#### AIM OF THE TASK
Each line below that contains "turquoise" should be counted. Give only the total.

(Records from a data collection)
####################

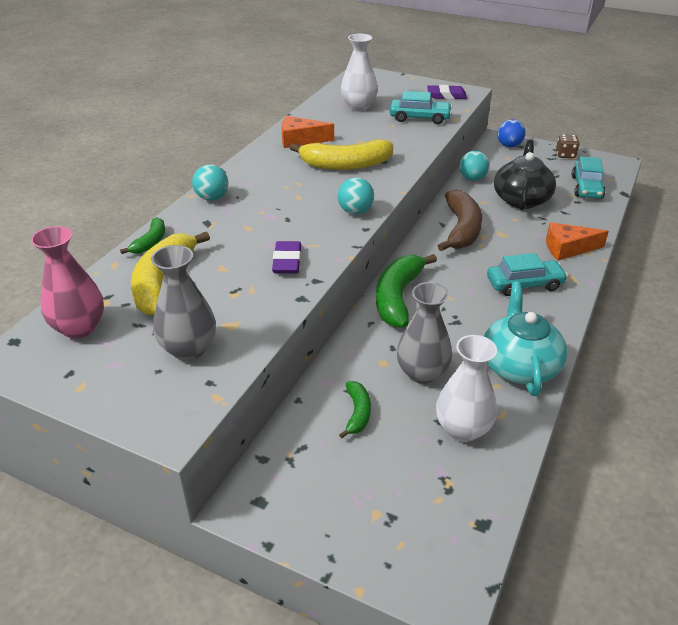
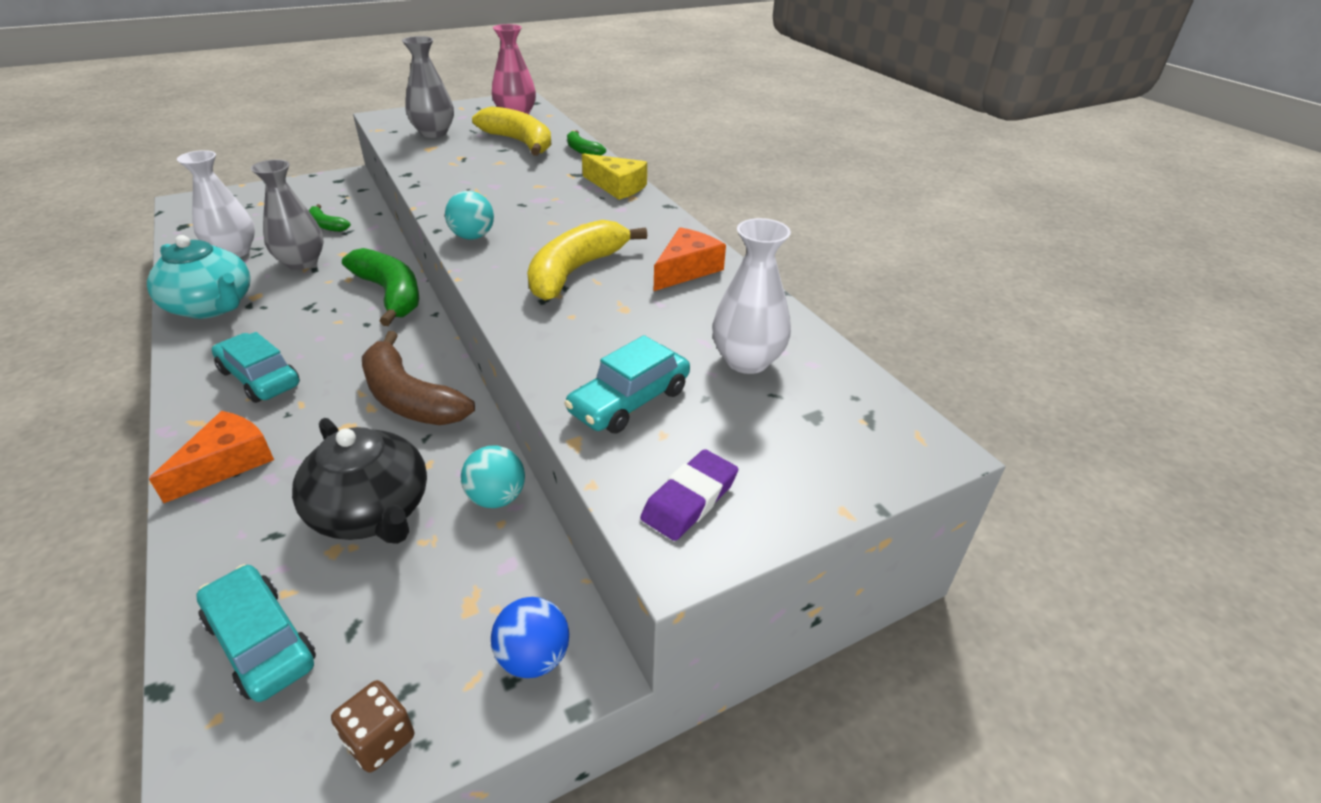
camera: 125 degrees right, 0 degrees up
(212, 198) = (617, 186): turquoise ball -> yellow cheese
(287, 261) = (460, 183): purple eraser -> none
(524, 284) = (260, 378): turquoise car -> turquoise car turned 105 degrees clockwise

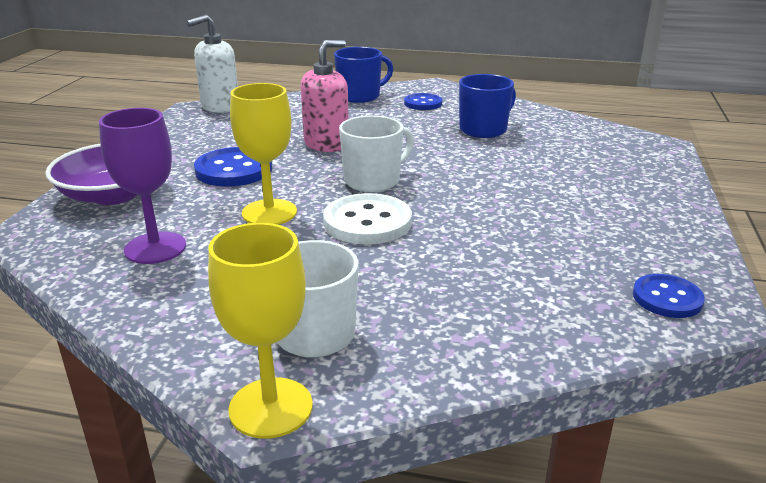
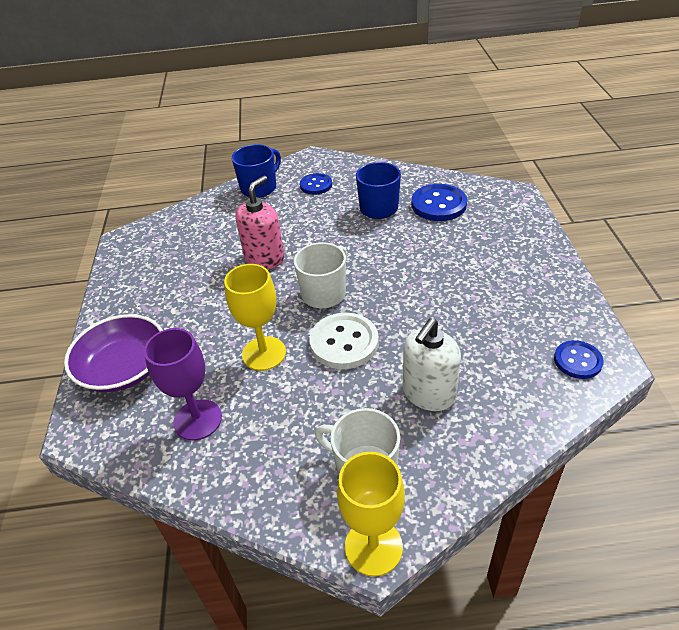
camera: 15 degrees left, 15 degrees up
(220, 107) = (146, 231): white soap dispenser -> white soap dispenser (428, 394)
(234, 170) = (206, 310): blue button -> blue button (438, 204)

####################

#### WRITTEN RESPONSE
2